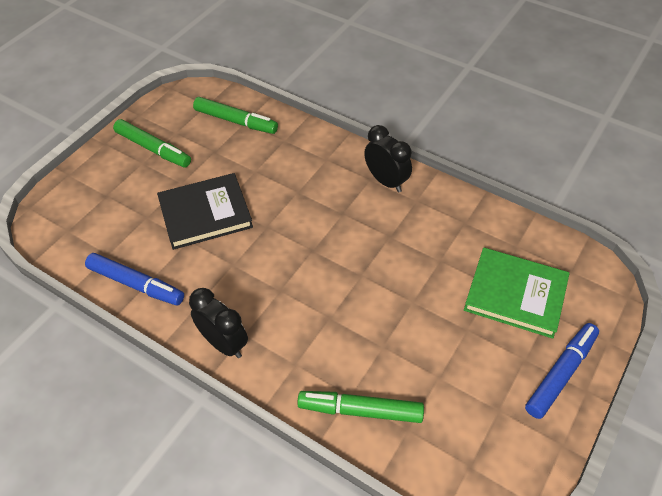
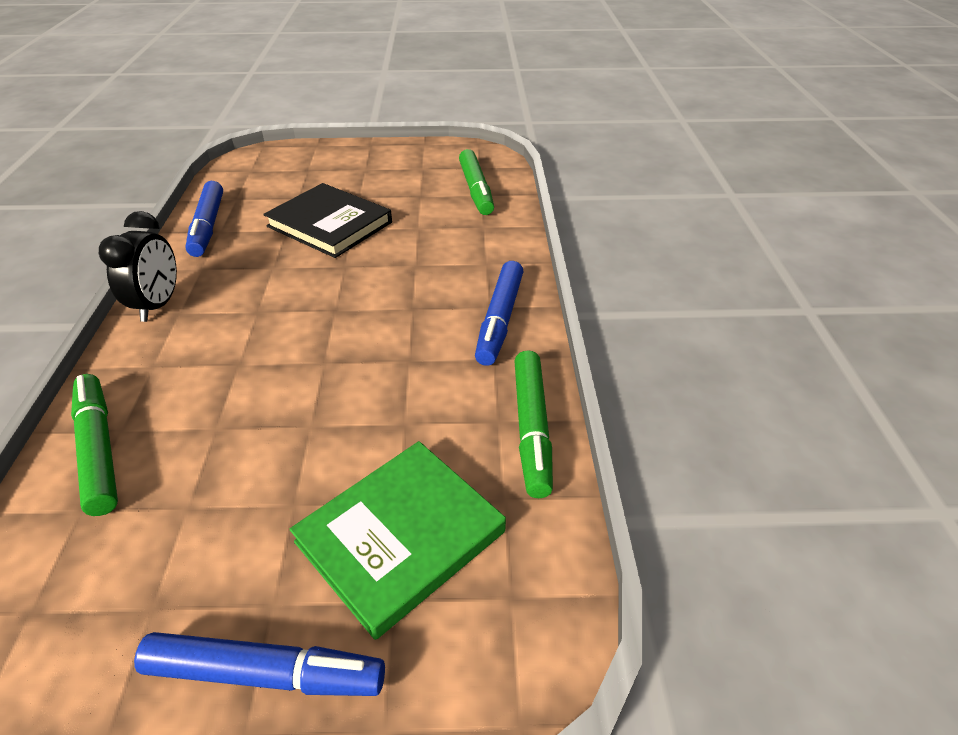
camera: 55 degrees right, 10 degrees down
(153, 149) = (388, 166): green marker -> green marker (531, 428)
(386, 181) = (499, 320): black clock -> blue marker
(515, 294) = (400, 537): green book -> green book turned 60 degrees clockwise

━━━━━━

*Task requirements*
Copy every line above exactly, leaving no picture in the copy.

*Written answer*
camera: 55 degrees right, 10 degrees down
(153, 149) = (388, 166): green marker -> green marker (531, 428)
(386, 181) = (499, 320): black clock -> blue marker
(515, 294) = (400, 537): green book -> green book turned 60 degrees clockwise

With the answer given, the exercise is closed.